(Scene comparison data)
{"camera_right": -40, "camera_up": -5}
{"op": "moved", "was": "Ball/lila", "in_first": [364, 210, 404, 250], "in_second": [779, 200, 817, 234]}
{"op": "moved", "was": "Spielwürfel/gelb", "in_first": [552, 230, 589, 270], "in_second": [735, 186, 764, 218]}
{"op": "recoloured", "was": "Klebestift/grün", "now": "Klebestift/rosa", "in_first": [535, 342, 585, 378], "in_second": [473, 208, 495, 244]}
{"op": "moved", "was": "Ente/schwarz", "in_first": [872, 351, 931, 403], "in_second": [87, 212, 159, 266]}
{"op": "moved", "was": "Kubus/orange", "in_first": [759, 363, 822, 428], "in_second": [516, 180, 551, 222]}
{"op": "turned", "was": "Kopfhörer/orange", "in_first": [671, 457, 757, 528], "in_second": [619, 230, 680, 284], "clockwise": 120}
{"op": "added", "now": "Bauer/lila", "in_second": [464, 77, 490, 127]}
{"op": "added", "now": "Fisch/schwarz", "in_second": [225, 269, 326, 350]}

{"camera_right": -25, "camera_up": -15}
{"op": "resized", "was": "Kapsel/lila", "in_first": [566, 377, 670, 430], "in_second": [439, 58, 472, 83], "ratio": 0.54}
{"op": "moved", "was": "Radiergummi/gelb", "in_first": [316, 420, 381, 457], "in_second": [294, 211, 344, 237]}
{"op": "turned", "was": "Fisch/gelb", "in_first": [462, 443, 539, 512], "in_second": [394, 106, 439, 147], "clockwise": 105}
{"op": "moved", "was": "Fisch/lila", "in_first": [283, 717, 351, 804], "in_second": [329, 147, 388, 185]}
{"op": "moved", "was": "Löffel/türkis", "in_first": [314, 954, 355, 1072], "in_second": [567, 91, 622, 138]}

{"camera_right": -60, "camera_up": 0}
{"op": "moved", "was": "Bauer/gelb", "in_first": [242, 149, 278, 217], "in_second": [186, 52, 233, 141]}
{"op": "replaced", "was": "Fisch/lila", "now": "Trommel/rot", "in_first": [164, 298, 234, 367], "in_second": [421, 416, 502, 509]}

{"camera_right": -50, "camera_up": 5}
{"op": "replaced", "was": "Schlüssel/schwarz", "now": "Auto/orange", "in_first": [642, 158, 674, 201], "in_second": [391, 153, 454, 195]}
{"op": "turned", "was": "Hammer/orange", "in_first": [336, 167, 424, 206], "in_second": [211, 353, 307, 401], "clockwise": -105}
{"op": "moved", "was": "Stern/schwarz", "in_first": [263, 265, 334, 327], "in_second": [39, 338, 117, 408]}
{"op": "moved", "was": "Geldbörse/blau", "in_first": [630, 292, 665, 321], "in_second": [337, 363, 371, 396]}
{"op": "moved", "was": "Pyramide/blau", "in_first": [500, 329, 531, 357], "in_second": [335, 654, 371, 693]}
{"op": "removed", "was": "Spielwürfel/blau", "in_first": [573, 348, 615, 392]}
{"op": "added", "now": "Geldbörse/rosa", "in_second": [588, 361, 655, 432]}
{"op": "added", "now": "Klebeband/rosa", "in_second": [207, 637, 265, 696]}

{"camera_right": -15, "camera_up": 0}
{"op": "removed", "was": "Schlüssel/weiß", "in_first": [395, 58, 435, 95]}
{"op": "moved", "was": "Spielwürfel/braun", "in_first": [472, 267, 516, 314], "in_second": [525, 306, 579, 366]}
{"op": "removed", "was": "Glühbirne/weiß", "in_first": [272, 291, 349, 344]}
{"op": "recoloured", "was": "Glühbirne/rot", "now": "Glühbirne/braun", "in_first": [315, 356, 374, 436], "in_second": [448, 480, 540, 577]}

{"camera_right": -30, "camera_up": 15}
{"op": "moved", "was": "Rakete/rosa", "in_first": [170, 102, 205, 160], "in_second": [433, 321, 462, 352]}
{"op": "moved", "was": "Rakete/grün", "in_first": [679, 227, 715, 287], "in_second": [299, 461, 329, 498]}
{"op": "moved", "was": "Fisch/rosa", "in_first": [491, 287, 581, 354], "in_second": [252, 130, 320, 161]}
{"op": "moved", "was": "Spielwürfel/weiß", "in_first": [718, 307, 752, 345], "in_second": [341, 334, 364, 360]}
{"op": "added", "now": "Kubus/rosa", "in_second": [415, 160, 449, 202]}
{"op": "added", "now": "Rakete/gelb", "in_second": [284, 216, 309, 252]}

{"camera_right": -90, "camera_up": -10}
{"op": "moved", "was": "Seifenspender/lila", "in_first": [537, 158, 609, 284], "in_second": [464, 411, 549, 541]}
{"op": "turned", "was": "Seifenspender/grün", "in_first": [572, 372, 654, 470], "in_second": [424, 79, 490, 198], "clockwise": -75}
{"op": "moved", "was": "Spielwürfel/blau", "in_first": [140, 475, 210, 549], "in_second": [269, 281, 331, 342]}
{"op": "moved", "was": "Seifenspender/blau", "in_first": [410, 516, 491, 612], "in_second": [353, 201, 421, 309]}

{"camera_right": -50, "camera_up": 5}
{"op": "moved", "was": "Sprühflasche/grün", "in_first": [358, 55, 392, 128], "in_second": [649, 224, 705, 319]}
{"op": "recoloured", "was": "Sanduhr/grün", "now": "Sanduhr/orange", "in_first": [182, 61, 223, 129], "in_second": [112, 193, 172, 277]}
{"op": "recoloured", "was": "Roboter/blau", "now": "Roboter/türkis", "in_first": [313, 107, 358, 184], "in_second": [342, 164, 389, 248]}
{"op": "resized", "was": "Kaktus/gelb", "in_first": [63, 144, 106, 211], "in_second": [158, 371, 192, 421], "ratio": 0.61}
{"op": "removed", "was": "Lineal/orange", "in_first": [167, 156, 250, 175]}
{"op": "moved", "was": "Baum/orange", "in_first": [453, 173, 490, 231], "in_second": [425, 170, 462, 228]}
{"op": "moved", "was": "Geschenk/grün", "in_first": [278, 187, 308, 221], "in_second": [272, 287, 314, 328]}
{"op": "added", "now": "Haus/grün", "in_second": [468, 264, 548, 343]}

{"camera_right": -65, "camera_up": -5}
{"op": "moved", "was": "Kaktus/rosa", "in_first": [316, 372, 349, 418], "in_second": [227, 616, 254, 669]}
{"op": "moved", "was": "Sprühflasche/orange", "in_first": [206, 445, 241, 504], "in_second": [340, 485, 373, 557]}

Task to complete
Make sure that every entry above is copied out exactly as it stands.

Reply to the exercise
{"camera_right": -40, "camera_up": -5}
{"op": "moved", "was": "Ball/lila", "in_first": [364, 210, 404, 250], "in_second": [779, 200, 817, 234]}
{"op": "moved", "was": "Spielwürfel/gelb", "in_first": [552, 230, 589, 270], "in_second": [735, 186, 764, 218]}
{"op": "recoloured", "was": "Klebestift/grün", "now": "Klebestift/rosa", "in_first": [535, 342, 585, 378], "in_second": [473, 208, 495, 244]}
{"op": "moved", "was": "Ente/schwarz", "in_first": [872, 351, 931, 403], "in_second": [87, 212, 159, 266]}
{"op": "moved", "was": "Kubus/orange", "in_first": [759, 363, 822, 428], "in_second": [516, 180, 551, 222]}
{"op": "turned", "was": "Kopfhörer/orange", "in_first": [671, 457, 757, 528], "in_second": [619, 230, 680, 284], "clockwise": 120}
{"op": "added", "now": "Bauer/lila", "in_second": [464, 77, 490, 127]}
{"op": "added", "now": "Fisch/schwarz", "in_second": [225, 269, 326, 350]}

{"camera_right": -25, "camera_up": -15}
{"op": "resized", "was": "Kapsel/lila", "in_first": [566, 377, 670, 430], "in_second": [439, 58, 472, 83], "ratio": 0.54}
{"op": "moved", "was": "Radiergummi/gelb", "in_first": [316, 420, 381, 457], "in_second": [294, 211, 344, 237]}
{"op": "turned", "was": "Fisch/gelb", "in_first": [462, 443, 539, 512], "in_second": [394, 106, 439, 147], "clockwise": 105}
{"op": "moved", "was": "Fisch/lila", "in_first": [283, 717, 351, 804], "in_second": [329, 147, 388, 185]}
{"op": "moved", "was": "Löffel/türkis", "in_first": [314, 954, 355, 1072], "in_second": [567, 91, 622, 138]}

{"camera_right": -60, "camera_up": 0}
{"op": "moved", "was": "Bauer/gelb", "in_first": [242, 149, 278, 217], "in_second": [186, 52, 233, 141]}
{"op": "replaced", "was": "Fisch/lila", "now": "Trommel/rot", "in_first": [164, 298, 234, 367], "in_second": [421, 416, 502, 509]}

{"camera_right": -50, "camera_up": 5}
{"op": "replaced", "was": "Schlüssel/schwarz", "now": "Auto/orange", "in_first": [642, 158, 674, 201], "in_second": [391, 153, 454, 195]}
{"op": "turned", "was": "Hammer/orange", "in_first": [336, 167, 424, 206], "in_second": [211, 353, 307, 401], "clockwise": -105}
{"op": "moved", "was": "Stern/schwarz", "in_first": [263, 265, 334, 327], "in_second": [39, 338, 117, 408]}
{"op": "moved", "was": "Geldbörse/blau", "in_first": [630, 292, 665, 321], "in_second": [337, 363, 371, 396]}
{"op": "moved", "was": "Pyramide/blau", "in_first": [500, 329, 531, 357], "in_second": [335, 654, 371, 693]}
{"op": "removed", "was": "Spielwürfel/blau", "in_first": [573, 348, 615, 392]}
{"op": "added", "now": "Geldbörse/rosa", "in_second": [588, 361, 655, 432]}
{"op": "added", "now": "Klebeband/rosa", "in_second": [207, 637, 265, 696]}

{"camera_right": -15, "camera_up": 0}
{"op": "removed", "was": "Schlüssel/weiß", "in_first": [395, 58, 435, 95]}
{"op": "moved", "was": "Spielwürfel/braun", "in_first": [472, 267, 516, 314], "in_second": [525, 306, 579, 366]}
{"op": "removed", "was": "Glühbirne/weiß", "in_first": [272, 291, 349, 344]}
{"op": "recoloured", "was": "Glühbirne/rot", "now": "Glühbirne/braun", "in_first": [315, 356, 374, 436], "in_second": [448, 480, 540, 577]}

{"camera_right": -30, "camera_up": 15}
{"op": "moved", "was": "Rakete/rosa", "in_first": [170, 102, 205, 160], "in_second": [433, 321, 462, 352]}
{"op": "moved", "was": "Rakete/grün", "in_first": [679, 227, 715, 287], "in_second": [299, 461, 329, 498]}
{"op": "moved", "was": "Fisch/rosa", "in_first": [491, 287, 581, 354], "in_second": [252, 130, 320, 161]}
{"op": "moved", "was": "Spielwürfel/weiß", "in_first": [718, 307, 752, 345], "in_second": [341, 334, 364, 360]}
{"op": "added", "now": "Kubus/rosa", "in_second": [415, 160, 449, 202]}
{"op": "added", "now": "Rakete/gelb", "in_second": [284, 216, 309, 252]}

{"camera_right": -90, "camera_up": -10}
{"op": "moved", "was": "Seifenspender/lila", "in_first": [537, 158, 609, 284], "in_second": [464, 411, 549, 541]}
{"op": "turned", "was": "Seifenspender/grün", "in_first": [572, 372, 654, 470], "in_second": [424, 79, 490, 198], "clockwise": -75}
{"op": "moved", "was": "Spielwürfel/blau", "in_first": [140, 475, 210, 549], "in_second": [269, 281, 331, 342]}
{"op": "moved", "was": "Seifenspender/blau", "in_first": [410, 516, 491, 612], "in_second": [353, 201, 421, 309]}

{"camera_right": -50, "camera_up": 5}
{"op": "moved", "was": "Sprühflasche/grün", "in_first": [358, 55, 392, 128], "in_second": [649, 224, 705, 319]}
{"op": "recoloured", "was": "Sanduhr/grün", "now": "Sanduhr/orange", "in_first": [182, 61, 223, 129], "in_second": [112, 193, 172, 277]}
{"op": "recoloured", "was": "Roboter/blau", "now": "Roboter/türkis", "in_first": [313, 107, 358, 184], "in_second": [342, 164, 389, 248]}
{"op": "resized", "was": "Kaktus/gelb", "in_first": [63, 144, 106, 211], "in_second": [158, 371, 192, 421], "ratio": 0.61}
{"op": "removed", "was": "Lineal/orange", "in_first": [167, 156, 250, 175]}
{"op": "moved", "was": "Baum/orange", "in_first": [453, 173, 490, 231], "in_second": [425, 170, 462, 228]}
{"op": "moved", "was": "Geschenk/grün", "in_first": [278, 187, 308, 221], "in_second": [272, 287, 314, 328]}
{"op": "added", "now": "Haus/grün", "in_second": [468, 264, 548, 343]}

{"camera_right": -65, "camera_up": -5}
{"op": "moved", "was": "Kaktus/rosa", "in_first": [316, 372, 349, 418], "in_second": [227, 616, 254, 669]}
{"op": "moved", "was": "Sprühflasche/orange", "in_first": [206, 445, 241, 504], "in_second": [340, 485, 373, 557]}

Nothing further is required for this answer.